▽

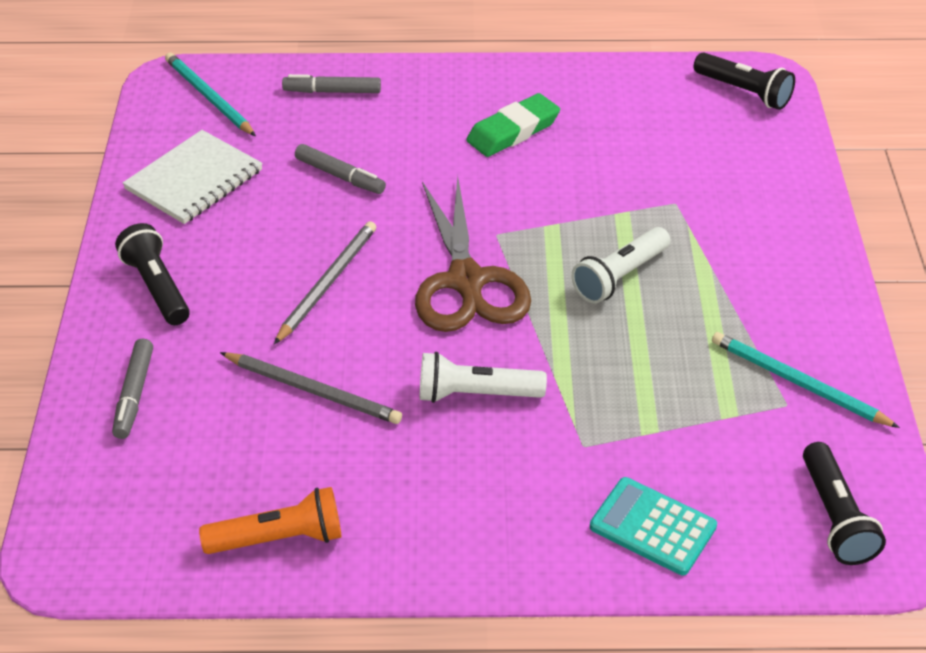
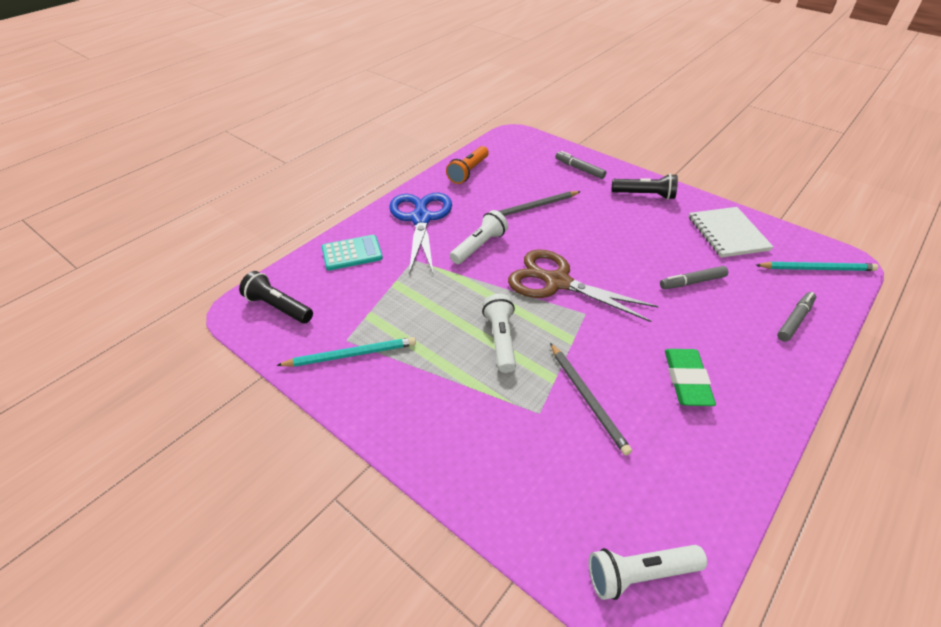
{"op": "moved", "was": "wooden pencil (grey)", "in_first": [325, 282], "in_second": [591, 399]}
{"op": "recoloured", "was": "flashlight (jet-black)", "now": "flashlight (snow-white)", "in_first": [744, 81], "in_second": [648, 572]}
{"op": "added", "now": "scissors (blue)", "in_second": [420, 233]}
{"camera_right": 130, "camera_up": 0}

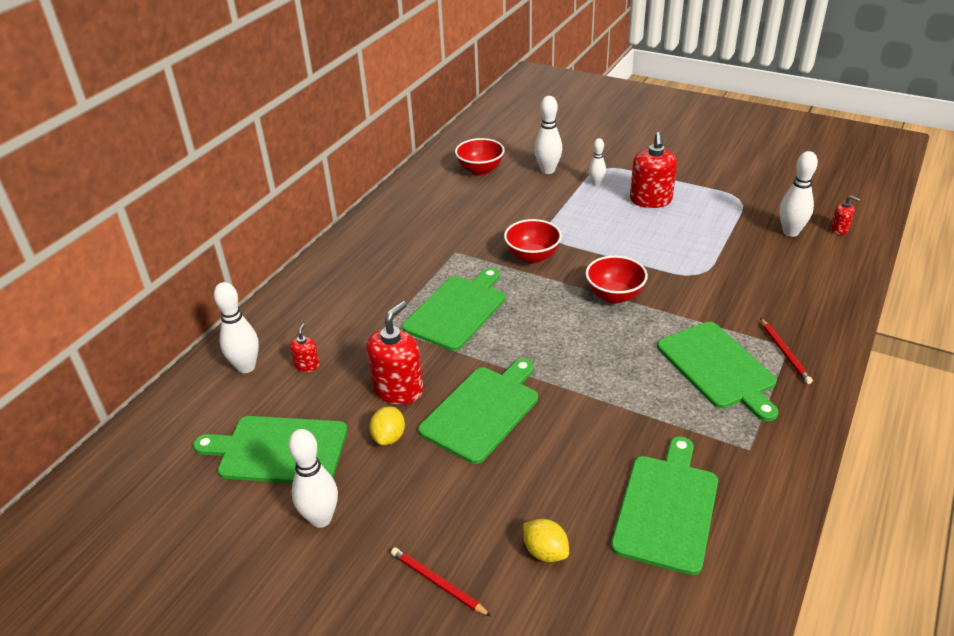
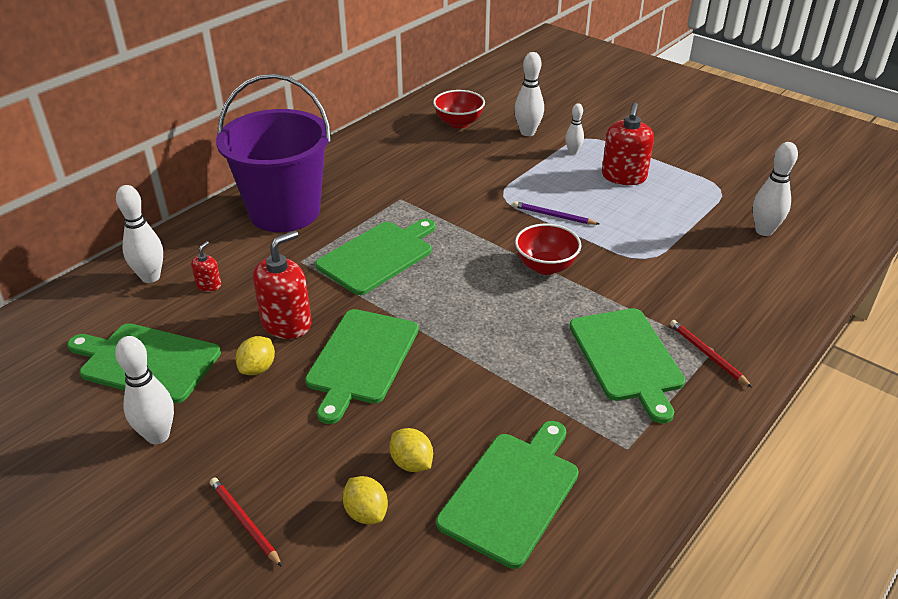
{"op": "turned", "was": "chopping board (leaf-green)", "in_first": [478, 411], "in_second": [361, 366], "clockwise": 150}
{"op": "removed", "was": "serving bowl (scarlet)", "in_first": [533, 241]}
{"op": "turned", "was": "wooden pencil (scarlet)", "in_first": [786, 351], "in_second": [711, 354], "clockwise": 150}
{"op": "removed", "was": "soap dispenser (scarlet)", "in_first": [845, 215]}
{"op": "added", "now": "bucket (royal purple)", "in_second": [273, 153]}
{"op": "added", "now": "toy lemon (bright yellow)", "in_second": [411, 450]}
{"op": "added", "now": "wooden pencil (royal purple)", "in_second": [556, 213]}
{"camera_right": 10, "camera_up": 0}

△

Leaving aside the pictures, copy the listing above exactly.

*ANSWER BELOW*:
{"op": "moved", "was": "wooden pencil (grey)", "in_first": [325, 282], "in_second": [591, 399]}
{"op": "recoloured", "was": "flashlight (jet-black)", "now": "flashlight (snow-white)", "in_first": [744, 81], "in_second": [648, 572]}
{"op": "added", "now": "scissors (blue)", "in_second": [420, 233]}
{"camera_right": 130, "camera_up": 0}

{"op": "turned", "was": "chopping board (leaf-green)", "in_first": [478, 411], "in_second": [361, 366], "clockwise": 150}
{"op": "removed", "was": "serving bowl (scarlet)", "in_first": [533, 241]}
{"op": "turned", "was": "wooden pencil (scarlet)", "in_first": [786, 351], "in_second": [711, 354], "clockwise": 150}
{"op": "removed", "was": "soap dispenser (scarlet)", "in_first": [845, 215]}
{"op": "added", "now": "bucket (royal purple)", "in_second": [273, 153]}
{"op": "added", "now": "toy lemon (bright yellow)", "in_second": [411, 450]}
{"op": "added", "now": "wooden pencil (royal purple)", "in_second": [556, 213]}
{"camera_right": 10, "camera_up": 0}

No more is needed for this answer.